Information shown:
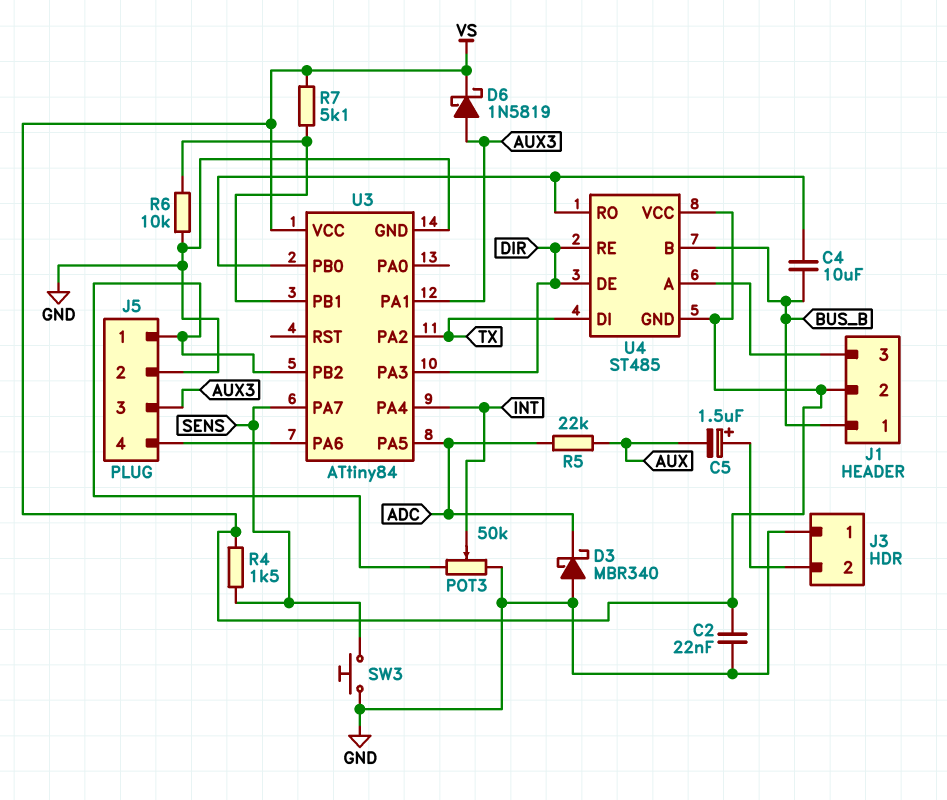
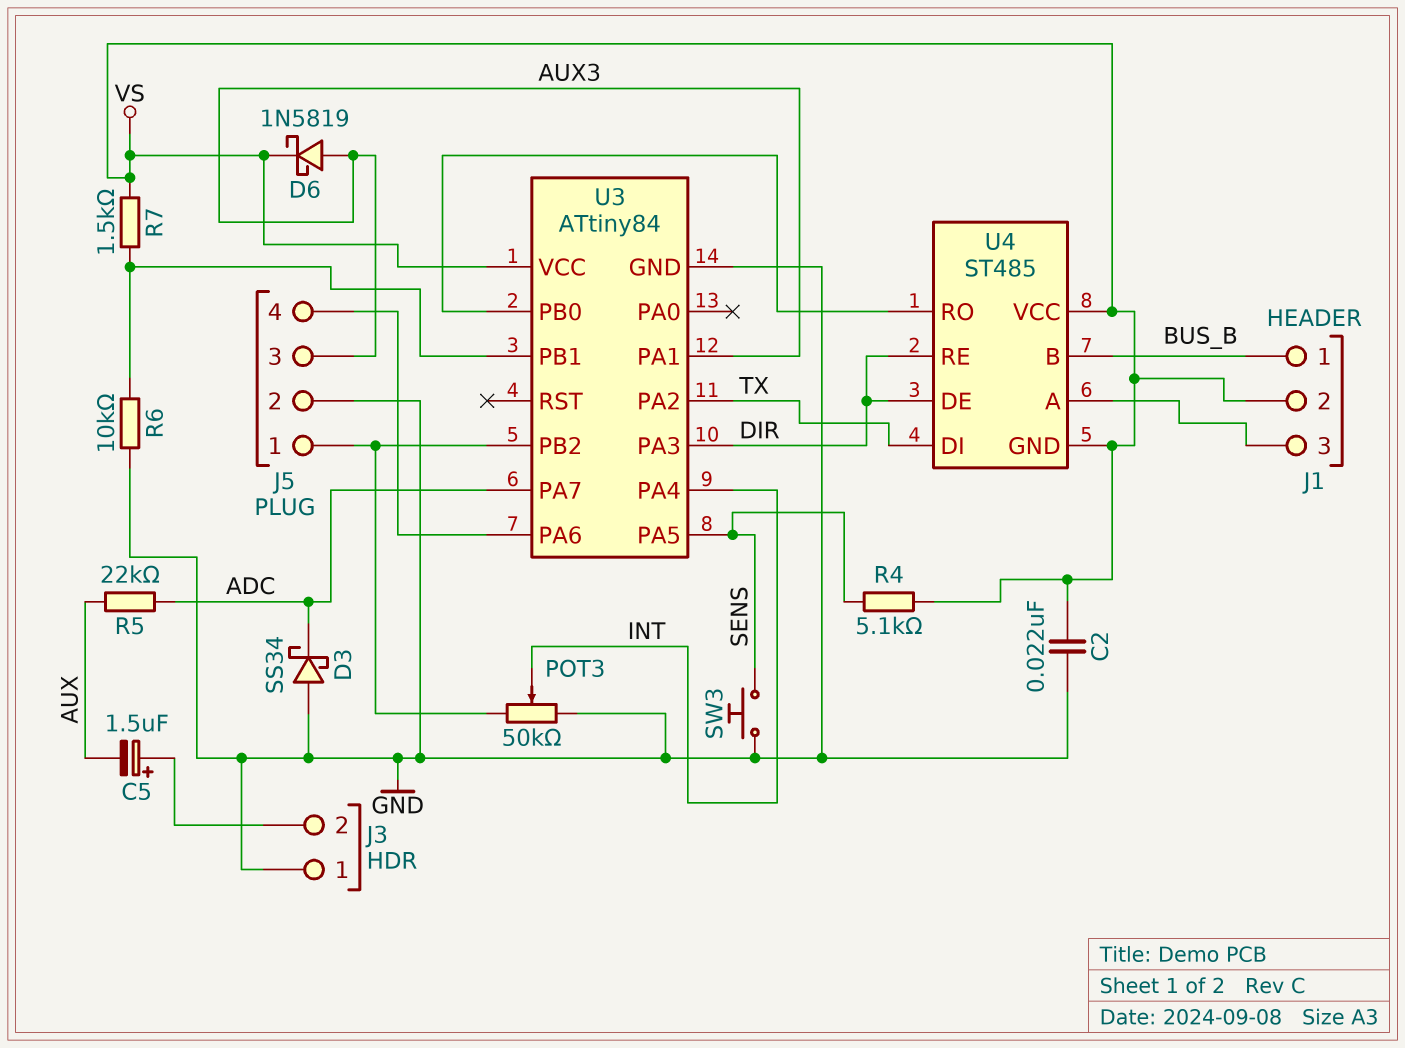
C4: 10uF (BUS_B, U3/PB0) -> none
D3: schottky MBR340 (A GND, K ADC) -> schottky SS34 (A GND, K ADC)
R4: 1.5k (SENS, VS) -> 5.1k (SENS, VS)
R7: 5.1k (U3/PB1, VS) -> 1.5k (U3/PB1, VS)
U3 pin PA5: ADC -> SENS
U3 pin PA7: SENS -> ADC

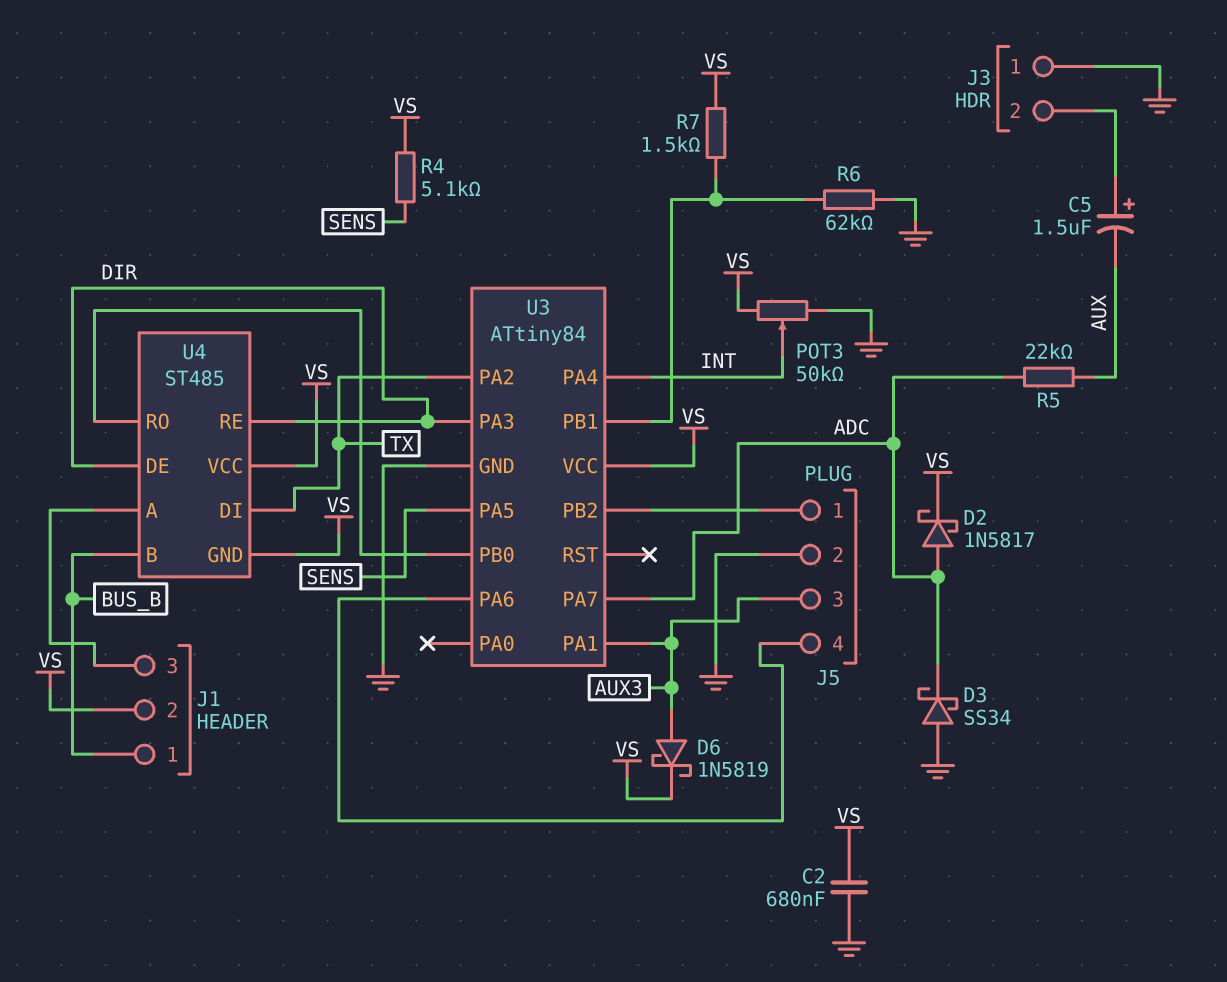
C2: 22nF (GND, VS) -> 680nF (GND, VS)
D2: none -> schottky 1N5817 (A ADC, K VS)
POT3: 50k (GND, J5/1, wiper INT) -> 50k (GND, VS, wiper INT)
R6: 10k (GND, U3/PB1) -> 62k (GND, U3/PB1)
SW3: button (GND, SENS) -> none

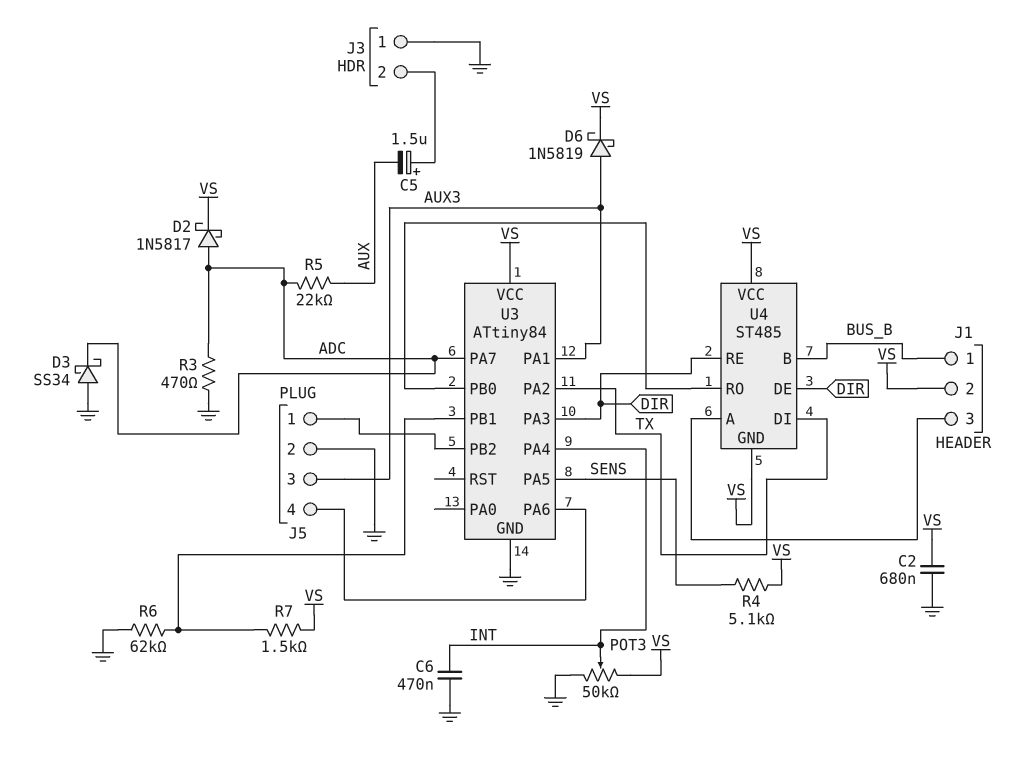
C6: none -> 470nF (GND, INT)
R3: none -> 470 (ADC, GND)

Description of the task: Every entry above needs to be copied exactly, apart from its pictures.

Exercise output:
C4: 10uF (BUS_B, U3/PB0) -> none
D3: schottky MBR340 (A GND, K ADC) -> schottky SS34 (A GND, K ADC)
R4: 1.5k (SENS, VS) -> 5.1k (SENS, VS)
R7: 5.1k (U3/PB1, VS) -> 1.5k (U3/PB1, VS)
U3 pin PA5: ADC -> SENS
U3 pin PA7: SENS -> ADC

C2: 22nF (GND, VS) -> 680nF (GND, VS)
D2: none -> schottky 1N5817 (A ADC, K VS)
POT3: 50k (GND, J5/1, wiper INT) -> 50k (GND, VS, wiper INT)
R6: 10k (GND, U3/PB1) -> 62k (GND, U3/PB1)
SW3: button (GND, SENS) -> none

C6: none -> 470nF (GND, INT)
R3: none -> 470 (ADC, GND)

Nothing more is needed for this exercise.